◆ **Problem to solve**: For the entries that follow, restate word for word the line containing "pink clock: 11 -> 12", the line containing "blue carton: 3 -> 2", and every line that lies between them.

◆ **Data section**:
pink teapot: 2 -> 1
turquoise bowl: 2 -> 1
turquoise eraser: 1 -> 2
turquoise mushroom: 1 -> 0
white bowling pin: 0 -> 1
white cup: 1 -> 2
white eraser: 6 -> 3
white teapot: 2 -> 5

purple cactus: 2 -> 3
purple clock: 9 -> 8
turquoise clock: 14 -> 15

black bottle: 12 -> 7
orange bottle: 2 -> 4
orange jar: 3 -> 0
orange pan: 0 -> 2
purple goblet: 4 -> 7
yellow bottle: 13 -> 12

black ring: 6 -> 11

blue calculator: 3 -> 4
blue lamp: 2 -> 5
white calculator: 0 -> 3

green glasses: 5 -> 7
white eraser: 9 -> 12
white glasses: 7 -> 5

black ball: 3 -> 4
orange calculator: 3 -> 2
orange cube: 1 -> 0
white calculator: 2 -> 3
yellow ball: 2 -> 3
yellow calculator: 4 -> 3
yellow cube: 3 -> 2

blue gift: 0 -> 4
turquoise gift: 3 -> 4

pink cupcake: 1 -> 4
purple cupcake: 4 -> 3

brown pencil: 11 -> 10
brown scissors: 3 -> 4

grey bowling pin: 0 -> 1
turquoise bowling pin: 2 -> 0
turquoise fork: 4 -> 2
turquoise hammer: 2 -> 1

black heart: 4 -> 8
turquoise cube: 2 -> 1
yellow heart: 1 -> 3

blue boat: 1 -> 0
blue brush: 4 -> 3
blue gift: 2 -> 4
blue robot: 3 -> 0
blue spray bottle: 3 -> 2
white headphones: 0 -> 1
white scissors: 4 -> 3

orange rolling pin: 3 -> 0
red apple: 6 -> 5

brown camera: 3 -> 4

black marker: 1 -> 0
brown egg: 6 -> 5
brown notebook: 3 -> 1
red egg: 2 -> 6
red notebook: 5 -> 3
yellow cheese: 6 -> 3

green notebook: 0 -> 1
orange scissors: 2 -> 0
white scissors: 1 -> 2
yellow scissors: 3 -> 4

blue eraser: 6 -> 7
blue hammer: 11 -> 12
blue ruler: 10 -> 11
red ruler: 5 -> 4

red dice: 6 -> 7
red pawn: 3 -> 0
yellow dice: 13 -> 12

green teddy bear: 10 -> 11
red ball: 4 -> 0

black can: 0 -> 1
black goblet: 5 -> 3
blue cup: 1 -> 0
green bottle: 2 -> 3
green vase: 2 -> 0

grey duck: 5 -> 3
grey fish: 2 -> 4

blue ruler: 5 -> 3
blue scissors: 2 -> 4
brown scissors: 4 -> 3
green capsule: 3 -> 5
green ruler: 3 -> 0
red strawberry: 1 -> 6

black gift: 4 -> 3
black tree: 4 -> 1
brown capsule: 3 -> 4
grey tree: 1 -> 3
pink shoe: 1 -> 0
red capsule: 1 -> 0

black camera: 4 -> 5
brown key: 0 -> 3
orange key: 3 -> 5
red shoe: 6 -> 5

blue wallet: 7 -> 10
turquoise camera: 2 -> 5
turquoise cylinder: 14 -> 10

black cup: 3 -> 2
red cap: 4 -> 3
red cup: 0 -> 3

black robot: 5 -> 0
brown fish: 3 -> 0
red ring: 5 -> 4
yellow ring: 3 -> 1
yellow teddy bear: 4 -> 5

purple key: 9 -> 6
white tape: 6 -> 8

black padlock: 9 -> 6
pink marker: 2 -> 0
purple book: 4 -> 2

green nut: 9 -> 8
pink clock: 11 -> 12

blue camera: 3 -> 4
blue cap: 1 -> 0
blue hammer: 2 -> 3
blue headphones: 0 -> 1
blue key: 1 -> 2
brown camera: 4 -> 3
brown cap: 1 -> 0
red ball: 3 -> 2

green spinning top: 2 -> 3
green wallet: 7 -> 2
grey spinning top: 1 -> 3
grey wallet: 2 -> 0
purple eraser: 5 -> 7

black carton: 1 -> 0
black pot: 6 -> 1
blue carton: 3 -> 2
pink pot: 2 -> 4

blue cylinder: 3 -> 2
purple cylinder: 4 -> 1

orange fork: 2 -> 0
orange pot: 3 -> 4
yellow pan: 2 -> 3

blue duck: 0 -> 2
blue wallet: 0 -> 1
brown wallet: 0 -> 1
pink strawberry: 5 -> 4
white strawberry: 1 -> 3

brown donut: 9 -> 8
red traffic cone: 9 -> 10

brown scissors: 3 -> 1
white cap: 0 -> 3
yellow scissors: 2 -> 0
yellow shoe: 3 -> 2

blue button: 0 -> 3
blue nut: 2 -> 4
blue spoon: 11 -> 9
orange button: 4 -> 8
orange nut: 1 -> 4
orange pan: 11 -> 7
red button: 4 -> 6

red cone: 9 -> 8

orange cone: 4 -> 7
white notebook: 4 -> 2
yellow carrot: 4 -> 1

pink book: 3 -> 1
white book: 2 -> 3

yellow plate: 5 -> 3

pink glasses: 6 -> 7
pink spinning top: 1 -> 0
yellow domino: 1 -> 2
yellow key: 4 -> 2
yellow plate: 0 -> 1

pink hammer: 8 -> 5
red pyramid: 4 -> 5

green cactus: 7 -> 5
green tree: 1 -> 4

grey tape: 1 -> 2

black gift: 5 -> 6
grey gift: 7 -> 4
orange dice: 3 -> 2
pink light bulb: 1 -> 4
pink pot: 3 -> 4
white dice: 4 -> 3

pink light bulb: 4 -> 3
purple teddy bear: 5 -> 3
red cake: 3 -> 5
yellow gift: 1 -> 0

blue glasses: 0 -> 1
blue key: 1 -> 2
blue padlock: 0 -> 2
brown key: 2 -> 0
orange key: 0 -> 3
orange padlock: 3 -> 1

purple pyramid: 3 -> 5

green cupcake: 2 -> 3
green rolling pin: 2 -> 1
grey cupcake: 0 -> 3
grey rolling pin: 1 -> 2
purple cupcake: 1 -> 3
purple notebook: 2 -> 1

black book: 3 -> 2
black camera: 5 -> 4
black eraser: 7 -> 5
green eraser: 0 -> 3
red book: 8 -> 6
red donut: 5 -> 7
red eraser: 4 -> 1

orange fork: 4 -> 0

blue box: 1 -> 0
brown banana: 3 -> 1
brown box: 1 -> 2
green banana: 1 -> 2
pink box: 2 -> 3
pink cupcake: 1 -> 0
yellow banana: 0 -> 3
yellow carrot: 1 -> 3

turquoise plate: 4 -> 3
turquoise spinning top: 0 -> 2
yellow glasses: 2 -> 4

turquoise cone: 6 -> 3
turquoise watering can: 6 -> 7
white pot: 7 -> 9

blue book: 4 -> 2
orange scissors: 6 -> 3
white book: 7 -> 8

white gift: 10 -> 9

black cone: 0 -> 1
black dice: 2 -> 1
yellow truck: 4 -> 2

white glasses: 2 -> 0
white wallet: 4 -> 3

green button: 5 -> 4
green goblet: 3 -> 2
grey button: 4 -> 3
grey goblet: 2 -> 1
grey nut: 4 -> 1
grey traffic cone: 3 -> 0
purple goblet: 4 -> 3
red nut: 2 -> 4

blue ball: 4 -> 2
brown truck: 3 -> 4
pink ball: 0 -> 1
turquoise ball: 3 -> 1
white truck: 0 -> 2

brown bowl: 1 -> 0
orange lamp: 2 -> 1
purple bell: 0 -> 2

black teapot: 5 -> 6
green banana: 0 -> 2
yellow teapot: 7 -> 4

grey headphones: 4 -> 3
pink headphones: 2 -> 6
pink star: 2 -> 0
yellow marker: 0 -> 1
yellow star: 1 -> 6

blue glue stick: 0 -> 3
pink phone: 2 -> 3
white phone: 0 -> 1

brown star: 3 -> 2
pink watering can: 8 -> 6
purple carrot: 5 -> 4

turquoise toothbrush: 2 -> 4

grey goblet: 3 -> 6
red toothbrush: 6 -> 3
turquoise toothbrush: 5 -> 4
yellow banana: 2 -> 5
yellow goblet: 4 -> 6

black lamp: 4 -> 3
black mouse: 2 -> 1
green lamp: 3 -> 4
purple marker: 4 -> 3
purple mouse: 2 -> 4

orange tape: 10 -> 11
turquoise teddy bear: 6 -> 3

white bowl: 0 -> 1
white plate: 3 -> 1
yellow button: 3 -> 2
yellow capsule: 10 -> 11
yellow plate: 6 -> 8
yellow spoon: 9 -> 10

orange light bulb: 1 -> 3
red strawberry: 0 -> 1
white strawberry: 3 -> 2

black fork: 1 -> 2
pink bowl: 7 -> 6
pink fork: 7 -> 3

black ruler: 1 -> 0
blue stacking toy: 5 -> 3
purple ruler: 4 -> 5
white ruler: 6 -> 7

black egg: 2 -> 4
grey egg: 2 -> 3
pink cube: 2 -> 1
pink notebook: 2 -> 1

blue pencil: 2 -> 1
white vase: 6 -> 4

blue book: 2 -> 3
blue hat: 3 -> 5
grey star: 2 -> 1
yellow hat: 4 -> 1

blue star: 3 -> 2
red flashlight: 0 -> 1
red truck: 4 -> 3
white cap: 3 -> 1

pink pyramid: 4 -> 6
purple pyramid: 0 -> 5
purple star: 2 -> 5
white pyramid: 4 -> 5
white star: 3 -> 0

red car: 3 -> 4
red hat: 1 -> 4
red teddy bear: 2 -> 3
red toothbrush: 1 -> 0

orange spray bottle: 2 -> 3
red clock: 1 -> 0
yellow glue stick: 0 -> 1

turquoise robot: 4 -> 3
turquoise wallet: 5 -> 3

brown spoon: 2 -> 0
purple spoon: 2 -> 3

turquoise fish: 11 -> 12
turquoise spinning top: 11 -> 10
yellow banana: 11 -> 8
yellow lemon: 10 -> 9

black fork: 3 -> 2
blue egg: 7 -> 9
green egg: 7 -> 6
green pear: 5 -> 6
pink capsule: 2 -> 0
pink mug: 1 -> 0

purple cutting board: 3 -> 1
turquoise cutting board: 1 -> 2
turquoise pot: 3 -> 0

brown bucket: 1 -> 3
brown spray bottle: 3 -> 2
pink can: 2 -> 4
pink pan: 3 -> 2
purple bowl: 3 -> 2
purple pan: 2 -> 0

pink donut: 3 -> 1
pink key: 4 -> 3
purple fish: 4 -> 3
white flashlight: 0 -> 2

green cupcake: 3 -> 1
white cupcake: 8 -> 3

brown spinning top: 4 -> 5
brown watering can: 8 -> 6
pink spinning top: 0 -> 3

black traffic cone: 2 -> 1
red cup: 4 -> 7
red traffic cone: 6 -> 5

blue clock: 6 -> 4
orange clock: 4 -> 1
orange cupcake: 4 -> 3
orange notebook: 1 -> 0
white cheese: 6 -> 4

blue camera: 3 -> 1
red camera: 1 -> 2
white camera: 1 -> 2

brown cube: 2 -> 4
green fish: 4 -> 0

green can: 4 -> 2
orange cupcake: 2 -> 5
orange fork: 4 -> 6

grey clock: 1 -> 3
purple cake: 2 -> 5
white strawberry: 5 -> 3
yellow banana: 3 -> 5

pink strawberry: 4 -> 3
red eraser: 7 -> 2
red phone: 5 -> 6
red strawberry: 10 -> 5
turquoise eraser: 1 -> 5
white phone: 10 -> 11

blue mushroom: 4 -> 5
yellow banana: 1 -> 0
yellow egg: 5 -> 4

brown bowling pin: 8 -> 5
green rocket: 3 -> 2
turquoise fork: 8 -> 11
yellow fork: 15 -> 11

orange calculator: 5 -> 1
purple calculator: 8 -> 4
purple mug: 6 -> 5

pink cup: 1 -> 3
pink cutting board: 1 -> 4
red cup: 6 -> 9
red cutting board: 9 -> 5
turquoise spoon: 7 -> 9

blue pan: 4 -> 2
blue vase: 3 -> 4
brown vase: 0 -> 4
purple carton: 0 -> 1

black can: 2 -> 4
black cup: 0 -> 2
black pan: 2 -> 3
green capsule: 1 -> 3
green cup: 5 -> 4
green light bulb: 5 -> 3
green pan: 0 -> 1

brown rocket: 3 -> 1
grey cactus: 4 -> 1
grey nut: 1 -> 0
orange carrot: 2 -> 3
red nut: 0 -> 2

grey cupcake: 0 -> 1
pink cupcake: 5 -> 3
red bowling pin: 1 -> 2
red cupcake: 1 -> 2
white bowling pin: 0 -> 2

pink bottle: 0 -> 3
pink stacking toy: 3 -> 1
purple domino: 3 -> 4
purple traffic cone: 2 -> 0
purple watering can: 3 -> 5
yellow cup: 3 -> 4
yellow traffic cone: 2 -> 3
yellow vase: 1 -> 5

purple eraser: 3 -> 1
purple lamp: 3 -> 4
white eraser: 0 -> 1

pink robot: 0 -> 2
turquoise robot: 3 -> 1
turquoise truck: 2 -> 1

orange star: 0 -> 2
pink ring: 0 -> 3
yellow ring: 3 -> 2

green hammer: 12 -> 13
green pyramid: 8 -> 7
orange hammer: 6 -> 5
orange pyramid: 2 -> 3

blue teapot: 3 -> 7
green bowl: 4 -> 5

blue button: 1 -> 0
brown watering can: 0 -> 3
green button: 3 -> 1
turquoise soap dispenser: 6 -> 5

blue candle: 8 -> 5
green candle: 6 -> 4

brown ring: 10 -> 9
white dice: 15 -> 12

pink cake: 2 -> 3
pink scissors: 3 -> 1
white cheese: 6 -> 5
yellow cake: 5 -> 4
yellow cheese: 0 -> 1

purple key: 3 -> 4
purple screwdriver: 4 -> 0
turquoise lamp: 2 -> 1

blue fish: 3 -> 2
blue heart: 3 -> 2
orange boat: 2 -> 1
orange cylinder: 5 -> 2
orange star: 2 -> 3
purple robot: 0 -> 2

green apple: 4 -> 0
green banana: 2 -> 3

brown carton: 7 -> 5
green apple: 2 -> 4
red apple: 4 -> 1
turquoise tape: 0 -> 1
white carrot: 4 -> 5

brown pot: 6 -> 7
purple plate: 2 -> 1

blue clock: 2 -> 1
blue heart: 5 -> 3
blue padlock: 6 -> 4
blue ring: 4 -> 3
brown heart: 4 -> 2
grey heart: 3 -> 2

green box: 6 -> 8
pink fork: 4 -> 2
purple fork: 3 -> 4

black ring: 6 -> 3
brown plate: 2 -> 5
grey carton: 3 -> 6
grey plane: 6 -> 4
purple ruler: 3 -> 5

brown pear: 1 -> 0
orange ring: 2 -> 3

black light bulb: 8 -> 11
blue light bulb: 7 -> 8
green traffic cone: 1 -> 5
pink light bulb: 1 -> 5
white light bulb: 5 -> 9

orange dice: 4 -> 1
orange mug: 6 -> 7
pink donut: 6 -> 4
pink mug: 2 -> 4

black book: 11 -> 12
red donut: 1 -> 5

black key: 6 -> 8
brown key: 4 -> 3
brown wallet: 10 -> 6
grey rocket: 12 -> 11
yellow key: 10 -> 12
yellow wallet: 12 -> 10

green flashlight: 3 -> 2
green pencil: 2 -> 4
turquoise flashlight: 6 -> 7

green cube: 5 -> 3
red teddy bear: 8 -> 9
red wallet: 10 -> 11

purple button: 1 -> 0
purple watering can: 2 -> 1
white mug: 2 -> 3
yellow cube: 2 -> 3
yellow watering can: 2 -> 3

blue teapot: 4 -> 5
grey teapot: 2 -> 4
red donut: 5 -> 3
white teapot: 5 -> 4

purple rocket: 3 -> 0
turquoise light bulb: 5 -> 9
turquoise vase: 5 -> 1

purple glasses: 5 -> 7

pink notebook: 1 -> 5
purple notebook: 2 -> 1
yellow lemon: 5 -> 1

◆ **Solution to the problem**:
pink clock: 11 -> 12

blue camera: 3 -> 4
blue cap: 1 -> 0
blue hammer: 2 -> 3
blue headphones: 0 -> 1
blue key: 1 -> 2
brown camera: 4 -> 3
brown cap: 1 -> 0
red ball: 3 -> 2

green spinning top: 2 -> 3
green wallet: 7 -> 2
grey spinning top: 1 -> 3
grey wallet: 2 -> 0
purple eraser: 5 -> 7

black carton: 1 -> 0
black pot: 6 -> 1
blue carton: 3 -> 2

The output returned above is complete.